→ Provided information
════════

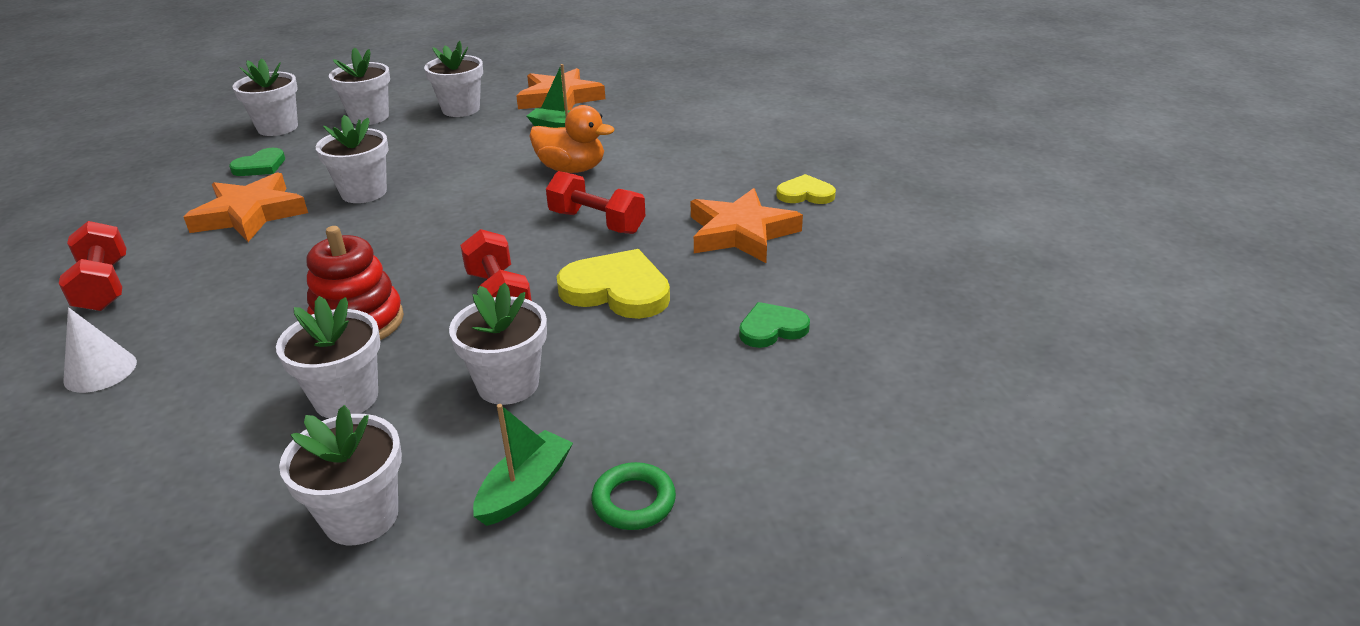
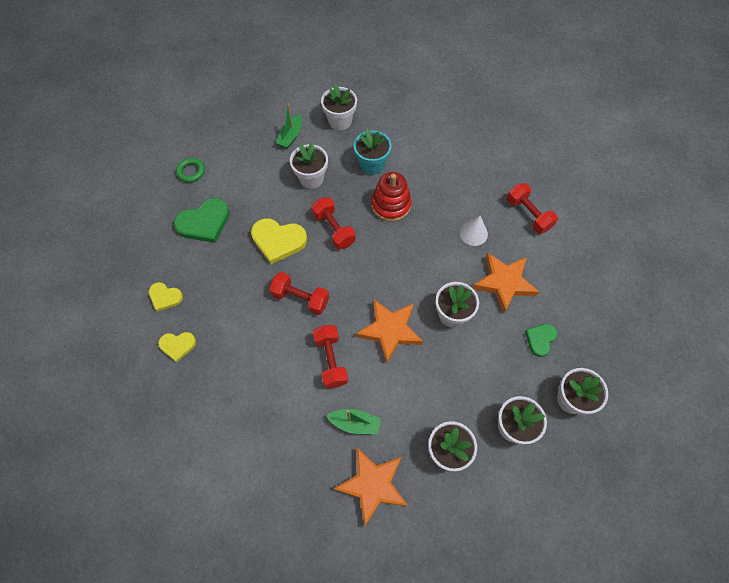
camera: 170 degrees right, 30 degrees up
(100, 371) = (479, 166): white cone -> white cone (473, 233)
(346, 398) = (372, 164): white flower pot -> turquoise flower pot
(571, 169) = (331, 360): orange duck -> red dumbbell
(634, 501) = (254, 136): green ring -> green ring (191, 171)
(741, 233) = (218, 297): orange star -> orange star (390, 330)
(772, 328) = (204, 222): green heart -> green heart, size x1.70
(837, 240) = (165, 297): none -> yellow heart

════════

Copy out the material above in full and exactly, but with no pictures.

→ Result
camera: 170 degrees right, 30 degrees up
(100, 371) = (479, 166): white cone -> white cone (473, 233)
(346, 398) = (372, 164): white flower pot -> turquoise flower pot
(571, 169) = (331, 360): orange duck -> red dumbbell
(634, 501) = (254, 136): green ring -> green ring (191, 171)
(741, 233) = (218, 297): orange star -> orange star (390, 330)
(772, 328) = (204, 222): green heart -> green heart, size x1.70
(837, 240) = (165, 297): none -> yellow heart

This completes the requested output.